### WRITTEN REQUEST
Copy every line of the records below word for word, in the same order.

### DATASET ROWS
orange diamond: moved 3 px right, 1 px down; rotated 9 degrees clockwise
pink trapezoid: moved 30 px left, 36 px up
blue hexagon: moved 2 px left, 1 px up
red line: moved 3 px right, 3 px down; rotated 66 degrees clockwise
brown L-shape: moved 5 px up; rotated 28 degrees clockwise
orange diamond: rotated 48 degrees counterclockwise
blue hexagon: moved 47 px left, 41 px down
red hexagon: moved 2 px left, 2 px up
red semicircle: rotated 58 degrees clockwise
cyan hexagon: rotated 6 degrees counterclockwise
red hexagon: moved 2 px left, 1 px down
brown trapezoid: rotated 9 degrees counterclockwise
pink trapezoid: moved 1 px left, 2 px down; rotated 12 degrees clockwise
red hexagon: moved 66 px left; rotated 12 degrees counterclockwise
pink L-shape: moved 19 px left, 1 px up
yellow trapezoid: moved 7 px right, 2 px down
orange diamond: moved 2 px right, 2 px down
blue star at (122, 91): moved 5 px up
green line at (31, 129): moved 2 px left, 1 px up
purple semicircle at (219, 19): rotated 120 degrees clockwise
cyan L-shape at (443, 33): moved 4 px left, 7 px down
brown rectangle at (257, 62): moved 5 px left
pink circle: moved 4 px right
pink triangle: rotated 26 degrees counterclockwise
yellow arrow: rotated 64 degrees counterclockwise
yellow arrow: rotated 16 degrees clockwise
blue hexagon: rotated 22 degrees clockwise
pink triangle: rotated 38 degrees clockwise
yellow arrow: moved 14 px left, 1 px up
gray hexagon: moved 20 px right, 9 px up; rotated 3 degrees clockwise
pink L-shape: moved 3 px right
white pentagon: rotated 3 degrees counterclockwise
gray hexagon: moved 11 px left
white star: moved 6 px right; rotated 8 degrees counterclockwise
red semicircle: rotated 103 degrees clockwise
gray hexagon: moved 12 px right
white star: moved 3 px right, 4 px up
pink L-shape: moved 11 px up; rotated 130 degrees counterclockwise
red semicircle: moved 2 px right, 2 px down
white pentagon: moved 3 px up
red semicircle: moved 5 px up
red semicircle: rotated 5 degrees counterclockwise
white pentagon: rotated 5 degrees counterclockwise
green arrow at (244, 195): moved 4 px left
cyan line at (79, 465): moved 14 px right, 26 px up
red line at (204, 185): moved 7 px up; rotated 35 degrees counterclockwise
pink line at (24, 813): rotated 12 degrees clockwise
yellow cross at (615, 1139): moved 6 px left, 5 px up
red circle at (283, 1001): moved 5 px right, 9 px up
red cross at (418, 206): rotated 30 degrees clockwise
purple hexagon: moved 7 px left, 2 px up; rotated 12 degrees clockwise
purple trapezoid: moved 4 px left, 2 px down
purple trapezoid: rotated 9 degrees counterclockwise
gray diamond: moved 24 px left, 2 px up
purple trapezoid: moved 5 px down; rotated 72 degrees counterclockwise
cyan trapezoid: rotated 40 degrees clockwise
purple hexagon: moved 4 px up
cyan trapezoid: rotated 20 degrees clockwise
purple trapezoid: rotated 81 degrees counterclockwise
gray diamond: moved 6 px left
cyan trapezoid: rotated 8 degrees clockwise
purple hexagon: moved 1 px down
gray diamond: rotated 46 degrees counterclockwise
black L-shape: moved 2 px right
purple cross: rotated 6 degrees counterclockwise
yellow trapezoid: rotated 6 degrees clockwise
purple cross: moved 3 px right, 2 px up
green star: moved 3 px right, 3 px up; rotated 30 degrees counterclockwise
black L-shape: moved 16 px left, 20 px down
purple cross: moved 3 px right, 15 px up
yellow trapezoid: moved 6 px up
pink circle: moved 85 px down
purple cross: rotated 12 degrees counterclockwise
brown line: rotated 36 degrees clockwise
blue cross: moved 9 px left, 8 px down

### SOLUTION FOR THIS TASK
orange diamond: moved 3 px right, 1 px down; rotated 9 degrees clockwise
pink trapezoid: moved 30 px left, 36 px up
blue hexagon: moved 2 px left, 1 px up
red line: moved 3 px right, 3 px down; rotated 66 degrees clockwise
brown L-shape: moved 5 px up; rotated 28 degrees clockwise
orange diamond: rotated 48 degrees counterclockwise
blue hexagon: moved 47 px left, 41 px down
red hexagon: moved 2 px left, 2 px up
red semicircle: rotated 58 degrees clockwise
cyan hexagon: rotated 6 degrees counterclockwise
red hexagon: moved 2 px left, 1 px down
brown trapezoid: rotated 9 degrees counterclockwise
pink trapezoid: moved 1 px left, 2 px down; rotated 12 degrees clockwise
red hexagon: moved 66 px left; rotated 12 degrees counterclockwise
pink L-shape: moved 19 px left, 1 px up
yellow trapezoid: moved 7 px right, 2 px down
orange diamond: moved 2 px right, 2 px down
blue star at (122, 91): moved 5 px up
green line at (31, 129): moved 2 px left, 1 px up
purple semicircle at (219, 19): rotated 120 degrees clockwise
cyan L-shape at (443, 33): moved 4 px left, 7 px down
brown rectangle at (257, 62): moved 5 px left
pink circle: moved 4 px right
pink triangle: rotated 26 degrees counterclockwise
yellow arrow: rotated 64 degrees counterclockwise
yellow arrow: rotated 16 degrees clockwise
blue hexagon: rotated 22 degrees clockwise
pink triangle: rotated 38 degrees clockwise
yellow arrow: moved 14 px left, 1 px up
gray hexagon: moved 20 px right, 9 px up; rotated 3 degrees clockwise
pink L-shape: moved 3 px right
white pentagon: rotated 3 degrees counterclockwise
gray hexagon: moved 11 px left
white star: moved 6 px right; rotated 8 degrees counterclockwise
red semicircle: rotated 103 degrees clockwise
gray hexagon: moved 12 px right
white star: moved 3 px right, 4 px up
pink L-shape: moved 11 px up; rotated 130 degrees counterclockwise
red semicircle: moved 2 px right, 2 px down
white pentagon: moved 3 px up
red semicircle: moved 5 px up
red semicircle: rotated 5 degrees counterclockwise
white pentagon: rotated 5 degrees counterclockwise
green arrow at (244, 195): moved 4 px left
cyan line at (79, 465): moved 14 px right, 26 px up
red line at (204, 185): moved 7 px up; rotated 35 degrees counterclockwise
pink line at (24, 813): rotated 12 degrees clockwise
yellow cross at (615, 1139): moved 6 px left, 5 px up
red circle at (283, 1001): moved 5 px right, 9 px up
red cross at (418, 206): rotated 30 degrees clockwise
purple hexagon: moved 7 px left, 2 px up; rotated 12 degrees clockwise
purple trapezoid: moved 4 px left, 2 px down
purple trapezoid: rotated 9 degrees counterclockwise
gray diamond: moved 24 px left, 2 px up
purple trapezoid: moved 5 px down; rotated 72 degrees counterclockwise
cyan trapezoid: rotated 40 degrees clockwise
purple hexagon: moved 4 px up
cyan trapezoid: rotated 20 degrees clockwise
purple trapezoid: rotated 81 degrees counterclockwise
gray diamond: moved 6 px left
cyan trapezoid: rotated 8 degrees clockwise
purple hexagon: moved 1 px down
gray diamond: rotated 46 degrees counterclockwise
black L-shape: moved 2 px right
purple cross: rotated 6 degrees counterclockwise
yellow trapezoid: rotated 6 degrees clockwise
purple cross: moved 3 px right, 2 px up
green star: moved 3 px right, 3 px up; rotated 30 degrees counterclockwise
black L-shape: moved 16 px left, 20 px down
purple cross: moved 3 px right, 15 px up
yellow trapezoid: moved 6 px up
pink circle: moved 85 px down
purple cross: rotated 12 degrees counterclockwise
brown line: rotated 36 degrees clockwise
blue cross: moved 9 px left, 8 px down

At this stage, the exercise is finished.